Data records:
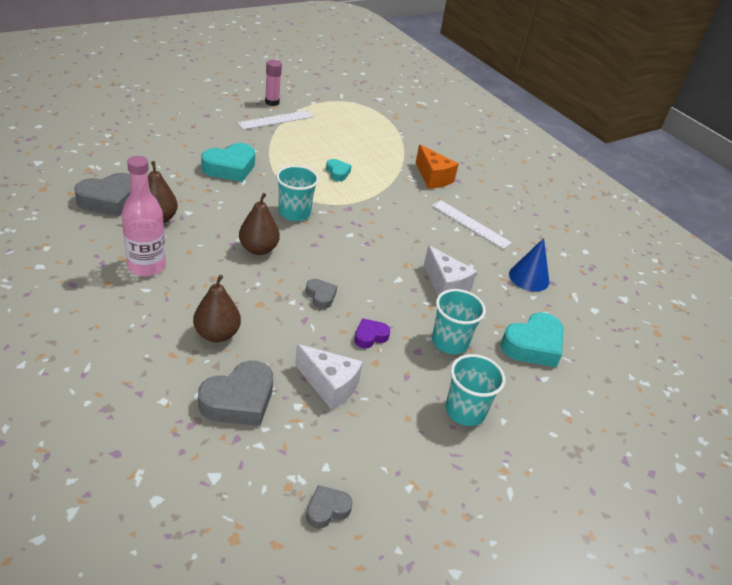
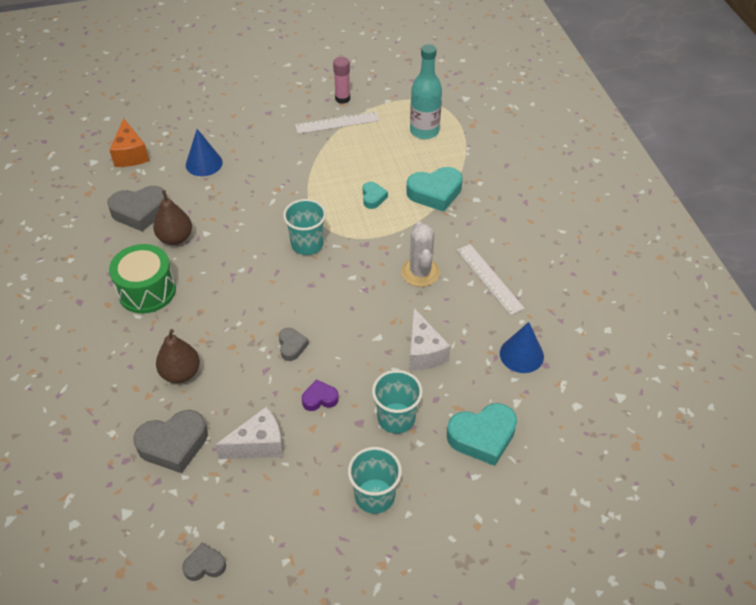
camera: 25 degrees right, 10 degrees up
(146, 266) = (147, 291): pink bottle -> green drum
(160, 157) = (204, 163): none -> blue cone
(230, 168) = (266, 182): turquoise heart -> turquoise heart (435, 193)
(258, 249) = (255, 284): brown pear -> none
(329, 386) = (258, 444): white cheese -> white cheese turned 75 degrees counterclockwise
(357, 122) = (424, 131): none -> turquoise bottle
(409, 225) = (420, 272): none -> white cactus
(433, 178) = (476, 213): orange cheese -> orange cheese (130, 154)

YOUR INSTRUCTIONS: Each line in the entries above that includes the string "white" should be extracted.

EXERCISE ANSWER:
(329, 386) = (258, 444): white cheese -> white cheese turned 75 degrees counterclockwise
(409, 225) = (420, 272): none -> white cactus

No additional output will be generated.